### Problem to work on
Scan the listing below for the word "brown", then copy each line that has it.

### Supplied entries
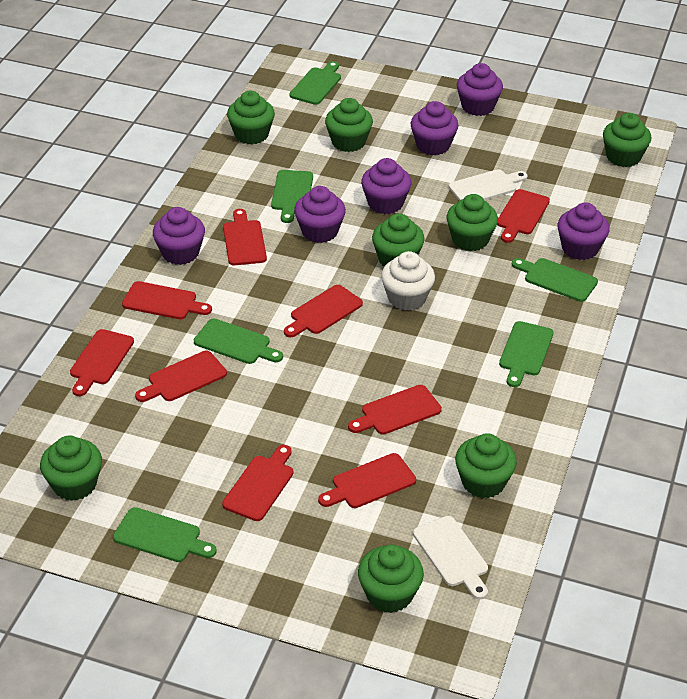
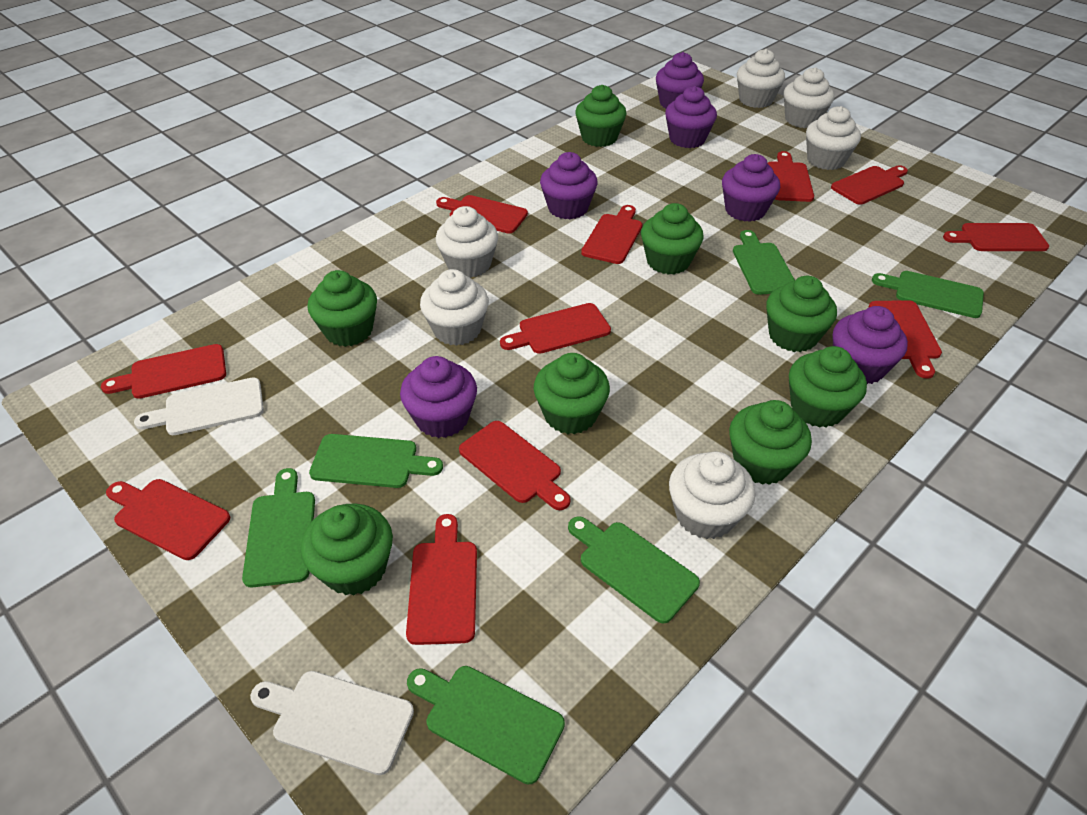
red cutting board: 9 -> 11
white cupcake: 1 -> 6

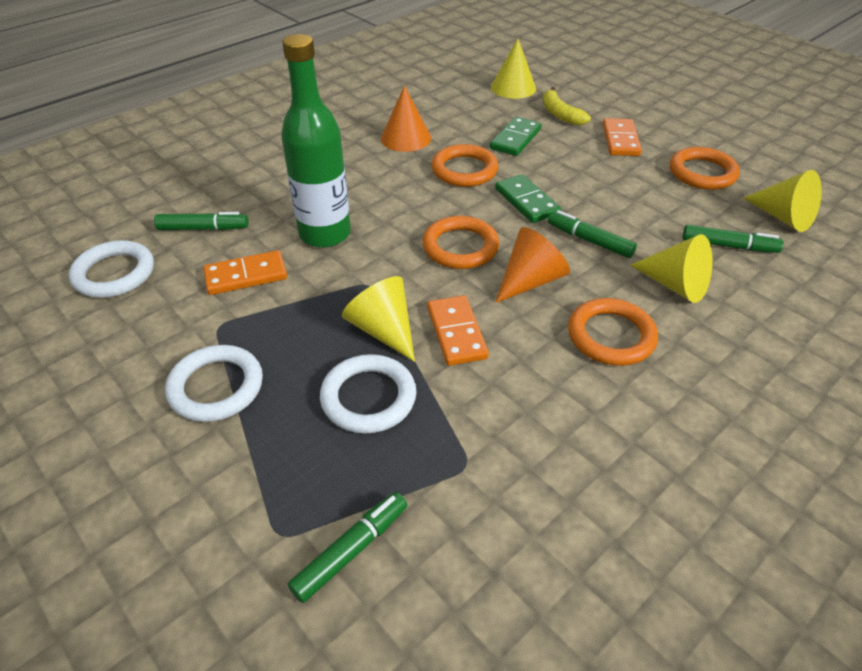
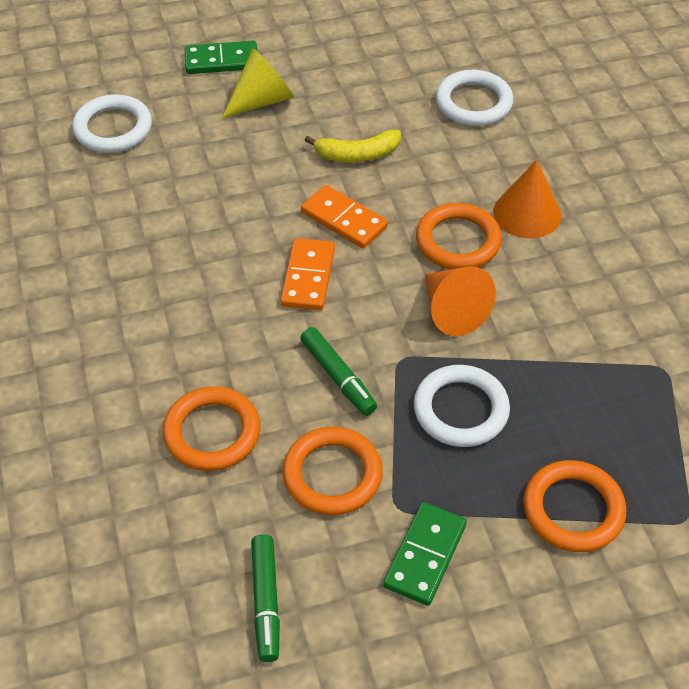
green bottle: 1 -> 0
green marker: 4 -> 2
orange domino: 3 -> 2
yellow cone: 4 -> 1

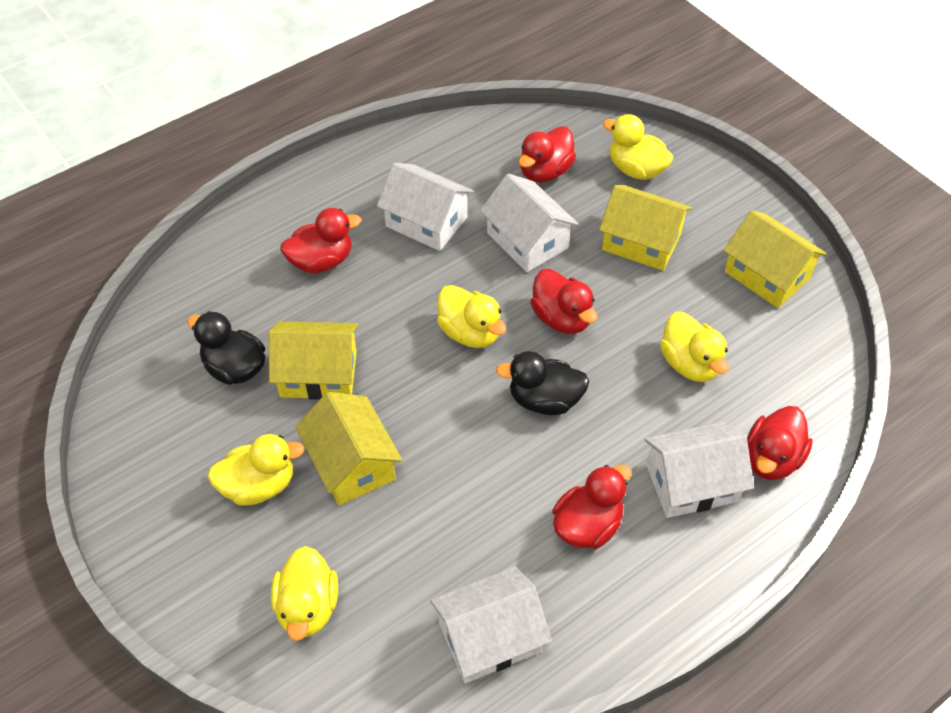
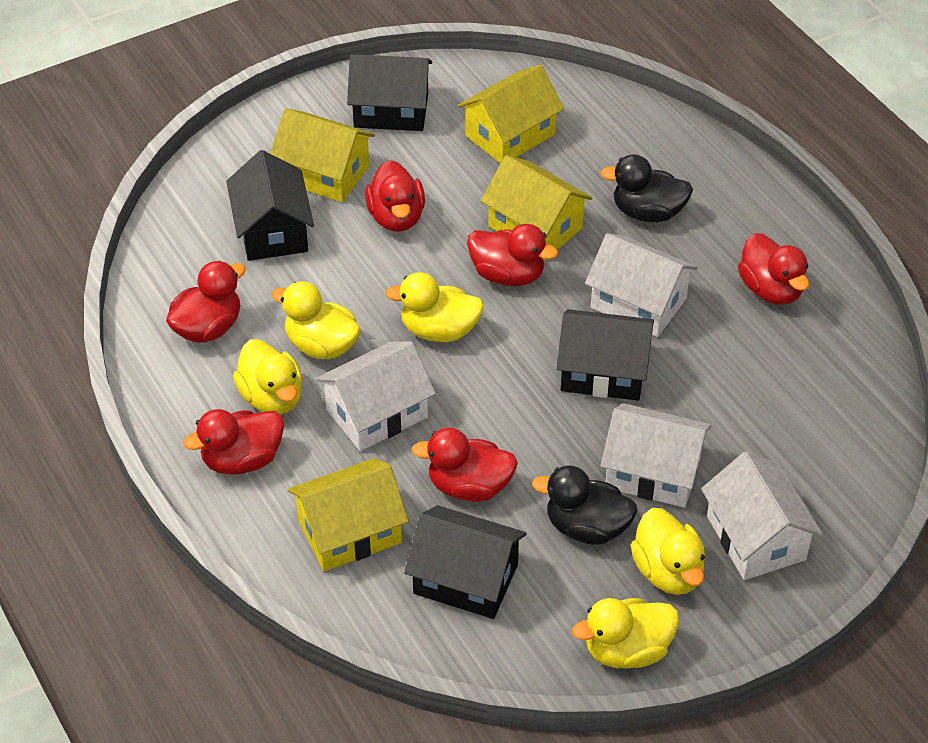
black house: 0 -> 4
red duck: 5 -> 6

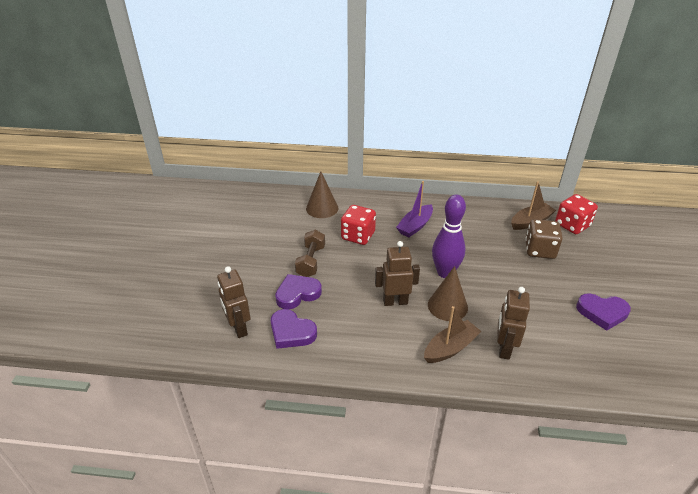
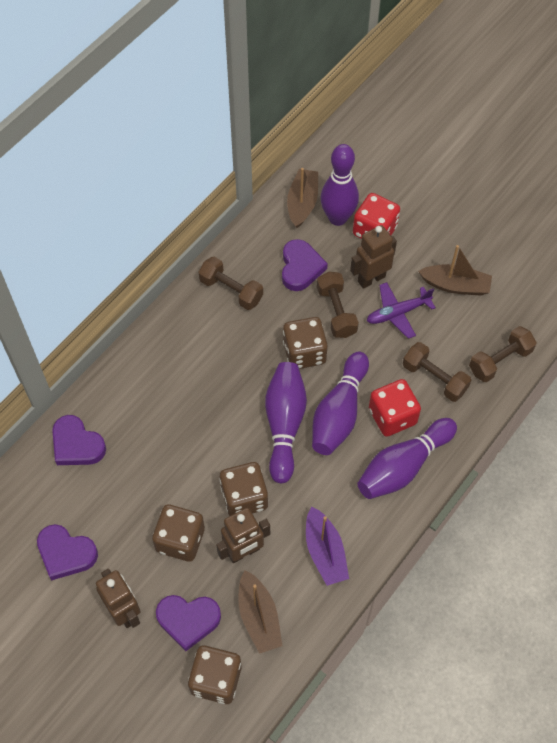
brown boat: 2 -> 3
brown cone: 2 -> 0
brown dice: 1 -> 4
brown dumbbell: 1 -> 4
purple bowling pin: 1 -> 4
purple heart: 3 -> 4
purple plane: 0 -> 1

### Task response
brown boat: 2 -> 3
brown cone: 2 -> 0
brown dice: 1 -> 4
brown dumbbell: 1 -> 4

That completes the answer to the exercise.